== TASK OBJECTIVE ==
Word for word, transcribe the data below from the line with "camera: 20 degrees right, 5 degrees up" to the line with "(380, 369) = (269, 289): turquoise", keeping both of those lines.

== RECORDS FOR PROCESSING ==

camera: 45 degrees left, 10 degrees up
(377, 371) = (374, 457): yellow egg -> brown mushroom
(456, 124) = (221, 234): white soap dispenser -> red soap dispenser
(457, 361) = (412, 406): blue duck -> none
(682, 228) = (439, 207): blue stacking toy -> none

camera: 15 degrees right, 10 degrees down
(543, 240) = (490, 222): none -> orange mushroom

* * *

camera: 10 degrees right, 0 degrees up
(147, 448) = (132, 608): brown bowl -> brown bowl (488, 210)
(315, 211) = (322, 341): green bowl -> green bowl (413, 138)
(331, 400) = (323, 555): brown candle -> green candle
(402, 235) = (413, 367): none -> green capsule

---

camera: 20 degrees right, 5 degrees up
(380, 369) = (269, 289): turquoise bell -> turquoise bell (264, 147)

== EXERCISE OUTPUT ==
camera: 20 degrees right, 5 degrees up
(380, 369) = (269, 289): turquoise bell -> turquoise bell (264, 147)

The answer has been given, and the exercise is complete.